### Exercise aim:
Starting at the line with "op=replace; was=russet block;", copy each line through the last one below exactly as written, without any pictures.

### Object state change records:
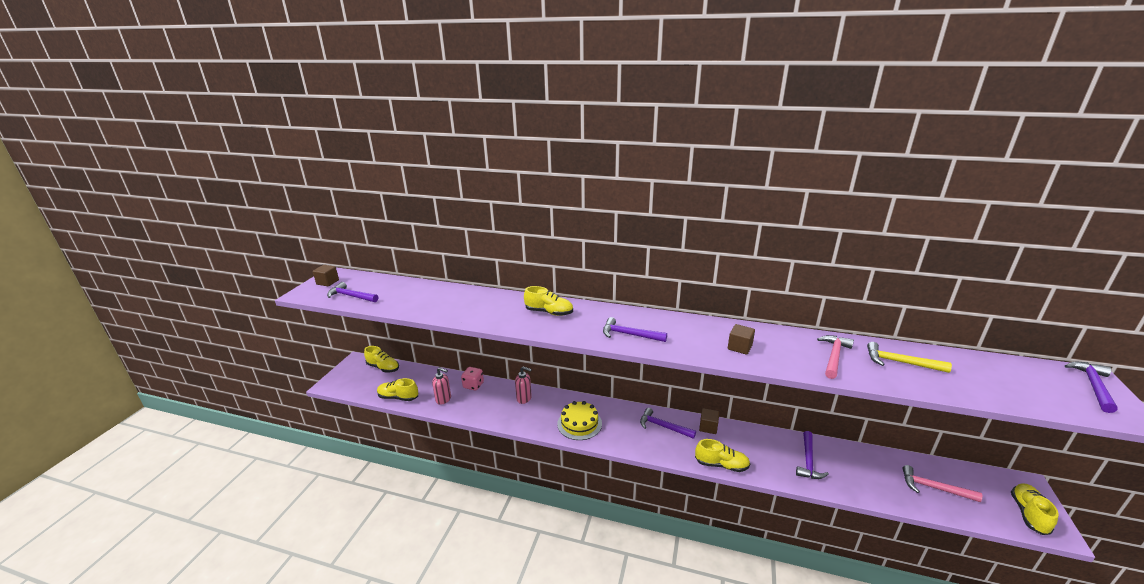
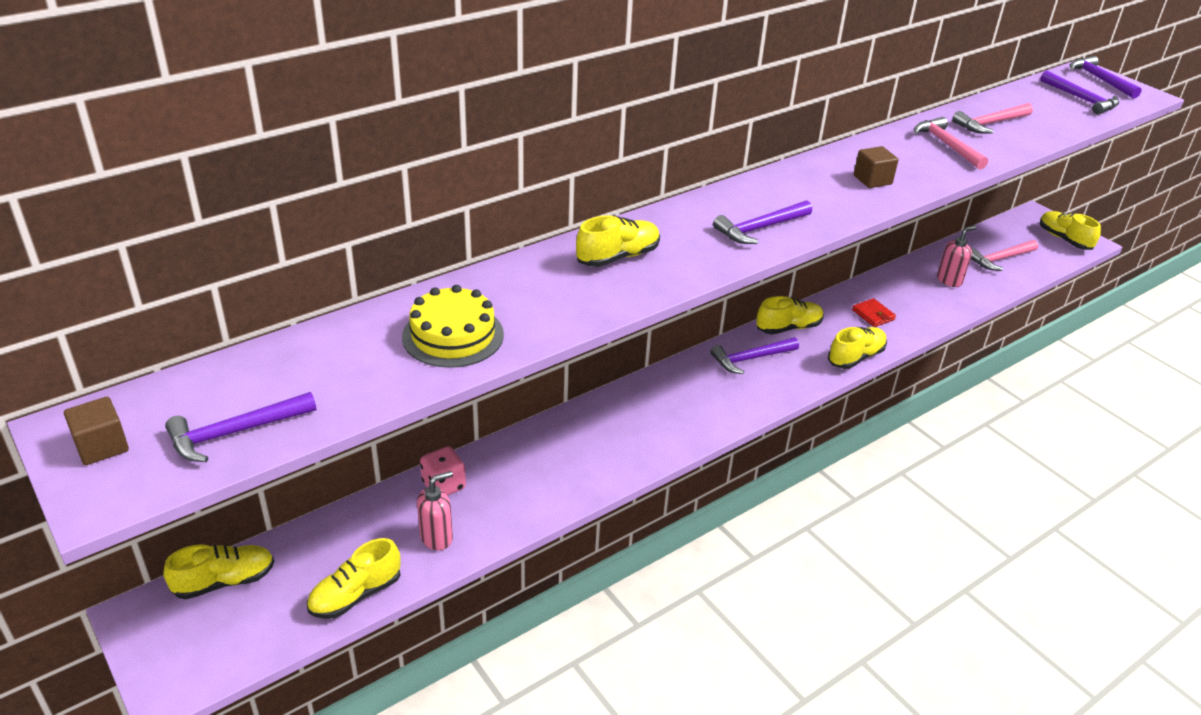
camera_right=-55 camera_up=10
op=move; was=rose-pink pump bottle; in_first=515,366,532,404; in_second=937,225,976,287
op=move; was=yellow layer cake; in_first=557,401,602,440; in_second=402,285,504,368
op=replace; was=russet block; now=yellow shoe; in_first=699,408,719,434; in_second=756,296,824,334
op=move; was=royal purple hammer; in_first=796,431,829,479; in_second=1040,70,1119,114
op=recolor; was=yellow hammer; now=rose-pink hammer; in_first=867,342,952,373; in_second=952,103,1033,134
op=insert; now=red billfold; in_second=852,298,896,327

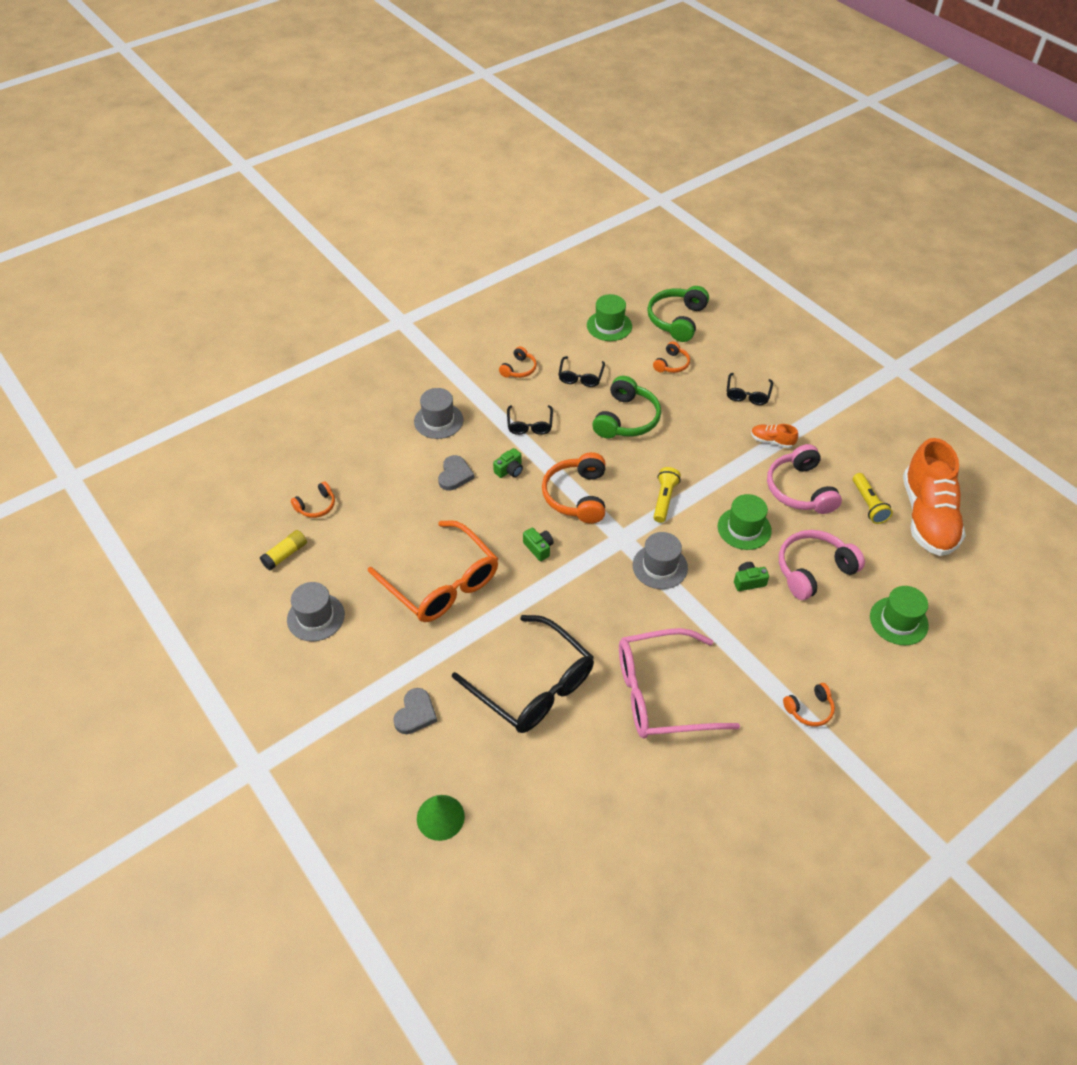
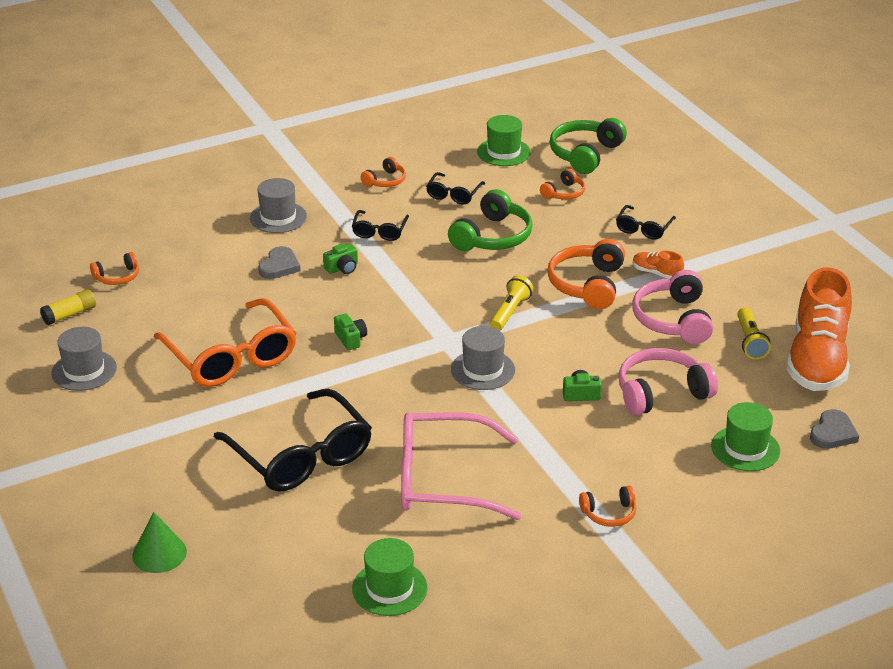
camera_right=10 camera_up=-15
op=move; was=gray heart; in_first=393,688,437,734; in_second=810,409,859,449
op=move; was=orange-coloured headset; in_first=542,452,605,524; in_second=548,239,625,309
op=move; was=leaf-green tall hat; in_first=718,494,772,550; in_second=352,538,428,616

### Response to the task:
op=replace; was=russet block; now=yellow shoe; in_first=699,408,719,434; in_second=756,296,824,334
op=move; was=royal purple hammer; in_first=796,431,829,479; in_second=1040,70,1119,114
op=recolor; was=yellow hammer; now=rose-pink hammer; in_first=867,342,952,373; in_second=952,103,1033,134
op=insert; now=red billfold; in_second=852,298,896,327

camera_right=10 camera_up=-15
op=move; was=gray heart; in_first=393,688,437,734; in_second=810,409,859,449
op=move; was=orange-coloured headset; in_first=542,452,605,524; in_second=548,239,625,309
op=move; was=leaf-green tall hat; in_first=718,494,772,550; in_second=352,538,428,616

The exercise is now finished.